[How to complete this task] Taking the listing below, restate word for word each line from the line with "The dzwonek [pomarańczowy]" to the line with "The czapka [pomarańczowy]", ends included, and stop there.
===
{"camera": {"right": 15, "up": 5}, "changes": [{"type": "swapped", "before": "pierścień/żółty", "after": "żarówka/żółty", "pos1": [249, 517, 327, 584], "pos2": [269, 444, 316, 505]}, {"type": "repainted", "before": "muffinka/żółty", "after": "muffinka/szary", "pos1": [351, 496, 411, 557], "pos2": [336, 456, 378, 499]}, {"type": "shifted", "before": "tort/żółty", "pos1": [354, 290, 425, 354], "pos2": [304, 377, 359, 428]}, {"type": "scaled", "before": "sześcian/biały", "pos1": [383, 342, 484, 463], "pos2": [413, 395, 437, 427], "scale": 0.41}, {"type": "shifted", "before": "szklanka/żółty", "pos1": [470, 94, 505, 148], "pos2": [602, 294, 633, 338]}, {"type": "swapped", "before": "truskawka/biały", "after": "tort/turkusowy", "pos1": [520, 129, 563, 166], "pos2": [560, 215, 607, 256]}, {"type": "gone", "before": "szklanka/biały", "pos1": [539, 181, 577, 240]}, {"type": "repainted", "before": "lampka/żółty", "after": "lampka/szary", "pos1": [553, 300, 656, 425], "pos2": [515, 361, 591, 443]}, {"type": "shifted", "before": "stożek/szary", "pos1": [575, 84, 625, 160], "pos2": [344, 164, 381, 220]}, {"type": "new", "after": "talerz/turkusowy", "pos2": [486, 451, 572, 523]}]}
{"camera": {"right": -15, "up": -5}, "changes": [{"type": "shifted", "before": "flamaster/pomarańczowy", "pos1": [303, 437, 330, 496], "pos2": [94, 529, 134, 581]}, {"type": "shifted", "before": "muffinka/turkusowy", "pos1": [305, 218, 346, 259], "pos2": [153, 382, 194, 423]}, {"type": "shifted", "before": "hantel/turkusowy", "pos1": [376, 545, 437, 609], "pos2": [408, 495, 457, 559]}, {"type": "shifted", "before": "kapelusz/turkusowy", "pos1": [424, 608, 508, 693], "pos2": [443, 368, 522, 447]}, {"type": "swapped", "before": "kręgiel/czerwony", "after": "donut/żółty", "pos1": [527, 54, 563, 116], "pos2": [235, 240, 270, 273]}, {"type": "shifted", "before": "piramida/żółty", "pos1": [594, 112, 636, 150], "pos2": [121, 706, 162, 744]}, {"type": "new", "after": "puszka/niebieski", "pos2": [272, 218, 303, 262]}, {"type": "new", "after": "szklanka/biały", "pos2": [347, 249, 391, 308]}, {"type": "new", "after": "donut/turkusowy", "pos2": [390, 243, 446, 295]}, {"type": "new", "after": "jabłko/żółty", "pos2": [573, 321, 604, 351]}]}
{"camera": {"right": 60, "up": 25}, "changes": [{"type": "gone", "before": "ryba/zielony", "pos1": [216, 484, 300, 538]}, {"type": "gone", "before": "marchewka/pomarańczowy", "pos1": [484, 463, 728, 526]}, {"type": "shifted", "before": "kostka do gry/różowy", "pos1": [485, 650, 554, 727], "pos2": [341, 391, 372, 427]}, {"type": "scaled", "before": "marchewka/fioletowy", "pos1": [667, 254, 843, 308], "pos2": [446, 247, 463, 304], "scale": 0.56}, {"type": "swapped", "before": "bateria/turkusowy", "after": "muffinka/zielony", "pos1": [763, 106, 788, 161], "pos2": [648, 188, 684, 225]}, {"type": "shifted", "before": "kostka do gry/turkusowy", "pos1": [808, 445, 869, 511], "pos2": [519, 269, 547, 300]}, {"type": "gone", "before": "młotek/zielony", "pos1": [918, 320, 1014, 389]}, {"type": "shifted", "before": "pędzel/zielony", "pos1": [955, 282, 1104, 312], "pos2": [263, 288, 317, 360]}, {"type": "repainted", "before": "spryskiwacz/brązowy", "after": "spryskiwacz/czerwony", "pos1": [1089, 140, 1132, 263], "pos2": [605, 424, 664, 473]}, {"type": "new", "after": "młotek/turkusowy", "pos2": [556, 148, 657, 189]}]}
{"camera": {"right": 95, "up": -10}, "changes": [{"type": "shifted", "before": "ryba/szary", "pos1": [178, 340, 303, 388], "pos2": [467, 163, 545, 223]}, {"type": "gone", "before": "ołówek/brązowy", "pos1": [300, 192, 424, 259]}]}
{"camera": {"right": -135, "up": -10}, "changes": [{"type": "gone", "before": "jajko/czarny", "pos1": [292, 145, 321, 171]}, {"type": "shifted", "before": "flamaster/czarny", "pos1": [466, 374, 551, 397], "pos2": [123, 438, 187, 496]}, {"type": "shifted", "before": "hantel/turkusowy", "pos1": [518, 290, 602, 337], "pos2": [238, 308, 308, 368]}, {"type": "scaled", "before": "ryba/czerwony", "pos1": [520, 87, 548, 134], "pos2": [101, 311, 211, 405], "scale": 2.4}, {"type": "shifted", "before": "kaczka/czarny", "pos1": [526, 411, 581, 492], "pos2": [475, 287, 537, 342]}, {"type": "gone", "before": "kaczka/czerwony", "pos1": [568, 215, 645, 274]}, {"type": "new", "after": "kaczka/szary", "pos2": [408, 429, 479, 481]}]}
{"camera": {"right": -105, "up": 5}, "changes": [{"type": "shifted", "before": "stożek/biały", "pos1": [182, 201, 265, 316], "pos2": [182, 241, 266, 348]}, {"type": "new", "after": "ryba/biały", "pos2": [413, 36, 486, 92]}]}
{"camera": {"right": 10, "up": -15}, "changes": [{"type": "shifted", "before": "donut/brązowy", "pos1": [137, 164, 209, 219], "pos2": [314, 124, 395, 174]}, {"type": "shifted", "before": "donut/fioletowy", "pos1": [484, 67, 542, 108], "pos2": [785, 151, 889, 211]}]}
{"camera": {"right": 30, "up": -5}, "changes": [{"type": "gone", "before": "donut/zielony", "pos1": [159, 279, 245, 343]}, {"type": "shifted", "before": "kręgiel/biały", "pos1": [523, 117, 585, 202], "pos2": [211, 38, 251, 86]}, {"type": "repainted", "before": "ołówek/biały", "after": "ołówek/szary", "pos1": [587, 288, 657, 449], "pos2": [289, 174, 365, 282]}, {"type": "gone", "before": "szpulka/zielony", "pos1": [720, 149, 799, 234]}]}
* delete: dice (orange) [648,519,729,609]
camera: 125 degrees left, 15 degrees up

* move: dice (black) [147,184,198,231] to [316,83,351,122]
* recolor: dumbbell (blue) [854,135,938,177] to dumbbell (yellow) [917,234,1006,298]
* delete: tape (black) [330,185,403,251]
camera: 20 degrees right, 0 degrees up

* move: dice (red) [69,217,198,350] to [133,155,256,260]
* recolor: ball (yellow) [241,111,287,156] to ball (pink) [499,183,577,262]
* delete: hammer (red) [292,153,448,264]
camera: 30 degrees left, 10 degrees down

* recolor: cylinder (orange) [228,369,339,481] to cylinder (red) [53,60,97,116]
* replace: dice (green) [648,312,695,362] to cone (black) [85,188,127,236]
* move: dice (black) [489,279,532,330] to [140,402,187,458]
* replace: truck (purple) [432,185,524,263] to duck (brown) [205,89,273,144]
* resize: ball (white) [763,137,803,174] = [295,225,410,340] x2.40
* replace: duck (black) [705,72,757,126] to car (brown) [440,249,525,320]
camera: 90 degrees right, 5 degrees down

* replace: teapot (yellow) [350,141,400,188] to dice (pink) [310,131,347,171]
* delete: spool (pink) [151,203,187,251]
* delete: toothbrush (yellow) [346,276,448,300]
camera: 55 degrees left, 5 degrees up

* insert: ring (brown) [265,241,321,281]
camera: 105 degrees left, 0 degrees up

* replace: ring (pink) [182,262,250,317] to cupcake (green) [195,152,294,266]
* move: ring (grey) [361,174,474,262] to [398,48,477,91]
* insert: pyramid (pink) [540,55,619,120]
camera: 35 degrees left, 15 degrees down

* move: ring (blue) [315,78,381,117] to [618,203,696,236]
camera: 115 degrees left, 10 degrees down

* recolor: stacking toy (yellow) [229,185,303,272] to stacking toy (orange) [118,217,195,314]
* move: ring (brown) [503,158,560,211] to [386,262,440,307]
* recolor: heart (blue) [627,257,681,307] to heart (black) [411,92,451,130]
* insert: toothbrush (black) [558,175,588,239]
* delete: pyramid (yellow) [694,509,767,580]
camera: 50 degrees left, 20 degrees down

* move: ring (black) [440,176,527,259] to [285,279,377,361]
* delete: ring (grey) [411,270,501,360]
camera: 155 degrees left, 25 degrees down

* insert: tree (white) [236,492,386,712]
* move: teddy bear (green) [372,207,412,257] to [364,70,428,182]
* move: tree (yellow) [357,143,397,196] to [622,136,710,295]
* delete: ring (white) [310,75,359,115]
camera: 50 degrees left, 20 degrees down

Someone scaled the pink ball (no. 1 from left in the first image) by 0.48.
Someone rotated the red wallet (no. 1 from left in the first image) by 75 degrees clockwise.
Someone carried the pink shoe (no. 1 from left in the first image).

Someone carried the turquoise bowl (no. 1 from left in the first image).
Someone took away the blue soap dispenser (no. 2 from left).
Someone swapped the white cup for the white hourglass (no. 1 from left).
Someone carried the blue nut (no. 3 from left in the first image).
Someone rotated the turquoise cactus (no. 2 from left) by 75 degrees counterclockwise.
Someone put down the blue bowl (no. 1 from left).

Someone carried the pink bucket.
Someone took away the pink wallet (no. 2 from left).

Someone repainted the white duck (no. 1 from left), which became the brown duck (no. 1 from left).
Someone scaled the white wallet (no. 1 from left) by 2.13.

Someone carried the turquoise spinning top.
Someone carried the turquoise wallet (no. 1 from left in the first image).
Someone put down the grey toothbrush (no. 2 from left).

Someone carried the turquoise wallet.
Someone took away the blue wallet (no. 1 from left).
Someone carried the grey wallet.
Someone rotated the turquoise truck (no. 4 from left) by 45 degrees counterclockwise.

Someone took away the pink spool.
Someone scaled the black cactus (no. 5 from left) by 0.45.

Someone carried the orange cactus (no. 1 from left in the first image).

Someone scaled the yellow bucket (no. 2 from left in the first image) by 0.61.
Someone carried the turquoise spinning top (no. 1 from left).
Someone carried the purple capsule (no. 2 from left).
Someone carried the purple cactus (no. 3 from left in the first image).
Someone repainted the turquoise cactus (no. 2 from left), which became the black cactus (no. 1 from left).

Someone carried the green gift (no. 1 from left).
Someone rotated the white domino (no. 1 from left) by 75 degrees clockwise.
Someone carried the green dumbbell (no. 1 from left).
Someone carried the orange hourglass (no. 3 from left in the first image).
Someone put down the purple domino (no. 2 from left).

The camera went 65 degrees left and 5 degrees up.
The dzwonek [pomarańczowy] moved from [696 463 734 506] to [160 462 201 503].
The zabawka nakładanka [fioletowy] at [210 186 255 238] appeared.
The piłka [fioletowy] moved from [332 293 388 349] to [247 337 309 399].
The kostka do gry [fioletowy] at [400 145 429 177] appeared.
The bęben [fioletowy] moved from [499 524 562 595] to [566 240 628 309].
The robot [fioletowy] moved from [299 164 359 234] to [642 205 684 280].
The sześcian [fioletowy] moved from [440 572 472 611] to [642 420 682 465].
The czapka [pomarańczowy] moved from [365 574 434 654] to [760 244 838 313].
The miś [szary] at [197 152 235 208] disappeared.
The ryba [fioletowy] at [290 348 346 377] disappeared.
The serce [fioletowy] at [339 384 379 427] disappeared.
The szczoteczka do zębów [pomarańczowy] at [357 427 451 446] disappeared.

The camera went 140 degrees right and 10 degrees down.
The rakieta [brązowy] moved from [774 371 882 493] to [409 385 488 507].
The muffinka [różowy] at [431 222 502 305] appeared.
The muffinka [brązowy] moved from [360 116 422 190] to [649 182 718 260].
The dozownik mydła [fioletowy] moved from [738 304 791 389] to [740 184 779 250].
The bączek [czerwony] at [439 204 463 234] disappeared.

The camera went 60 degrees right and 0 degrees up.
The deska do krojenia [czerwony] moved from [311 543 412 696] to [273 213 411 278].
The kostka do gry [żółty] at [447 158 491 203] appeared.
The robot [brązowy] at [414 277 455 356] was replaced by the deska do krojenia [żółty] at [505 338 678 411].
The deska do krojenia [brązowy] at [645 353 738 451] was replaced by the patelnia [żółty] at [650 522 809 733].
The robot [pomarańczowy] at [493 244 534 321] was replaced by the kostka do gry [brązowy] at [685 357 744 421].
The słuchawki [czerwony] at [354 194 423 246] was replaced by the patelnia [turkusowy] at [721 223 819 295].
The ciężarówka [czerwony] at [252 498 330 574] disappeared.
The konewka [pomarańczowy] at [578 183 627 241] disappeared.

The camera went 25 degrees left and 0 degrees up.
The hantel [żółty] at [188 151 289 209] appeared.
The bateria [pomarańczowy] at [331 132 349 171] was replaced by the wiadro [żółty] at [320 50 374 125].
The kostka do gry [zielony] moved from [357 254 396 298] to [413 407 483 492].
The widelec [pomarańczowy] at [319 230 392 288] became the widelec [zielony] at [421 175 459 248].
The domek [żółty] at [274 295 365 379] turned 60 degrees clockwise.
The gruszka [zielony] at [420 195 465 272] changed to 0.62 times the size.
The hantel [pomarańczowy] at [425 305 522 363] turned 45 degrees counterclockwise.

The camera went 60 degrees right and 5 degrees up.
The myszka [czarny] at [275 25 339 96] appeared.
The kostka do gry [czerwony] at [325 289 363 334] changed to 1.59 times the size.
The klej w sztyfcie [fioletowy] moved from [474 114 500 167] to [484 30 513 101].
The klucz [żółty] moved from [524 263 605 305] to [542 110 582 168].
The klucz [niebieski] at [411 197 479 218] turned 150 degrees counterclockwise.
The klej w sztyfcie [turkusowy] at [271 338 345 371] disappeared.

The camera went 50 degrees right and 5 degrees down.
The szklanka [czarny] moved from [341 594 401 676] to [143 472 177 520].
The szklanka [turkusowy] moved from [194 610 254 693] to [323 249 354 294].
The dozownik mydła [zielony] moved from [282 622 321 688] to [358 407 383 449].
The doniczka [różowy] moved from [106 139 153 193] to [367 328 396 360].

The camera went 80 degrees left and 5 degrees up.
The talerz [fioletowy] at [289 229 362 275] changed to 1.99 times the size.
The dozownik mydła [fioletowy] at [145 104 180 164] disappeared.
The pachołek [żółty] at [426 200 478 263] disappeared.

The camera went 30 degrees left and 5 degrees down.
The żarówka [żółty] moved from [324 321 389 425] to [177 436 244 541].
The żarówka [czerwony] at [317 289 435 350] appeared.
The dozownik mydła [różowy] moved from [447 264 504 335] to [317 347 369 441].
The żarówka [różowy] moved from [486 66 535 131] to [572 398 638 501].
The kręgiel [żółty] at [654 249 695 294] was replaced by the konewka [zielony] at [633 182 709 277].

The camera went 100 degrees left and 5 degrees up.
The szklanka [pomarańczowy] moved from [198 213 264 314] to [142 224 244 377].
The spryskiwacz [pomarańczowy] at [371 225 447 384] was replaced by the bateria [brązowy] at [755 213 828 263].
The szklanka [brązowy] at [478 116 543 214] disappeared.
===
[Task answer]
The dzwonek [pomarańczowy] moved from [696 463 734 506] to [160 462 201 503].
The zabawka nakładanka [fioletowy] at [210 186 255 238] appeared.
The piłka [fioletowy] moved from [332 293 388 349] to [247 337 309 399].
The kostka do gry [fioletowy] at [400 145 429 177] appeared.
The bęben [fioletowy] moved from [499 524 562 595] to [566 240 628 309].
The robot [fioletowy] moved from [299 164 359 234] to [642 205 684 280].
The sześcian [fioletowy] moved from [440 572 472 611] to [642 420 682 465].
The czapka [pomarańczowy] moved from [365 574 434 654] to [760 244 838 313].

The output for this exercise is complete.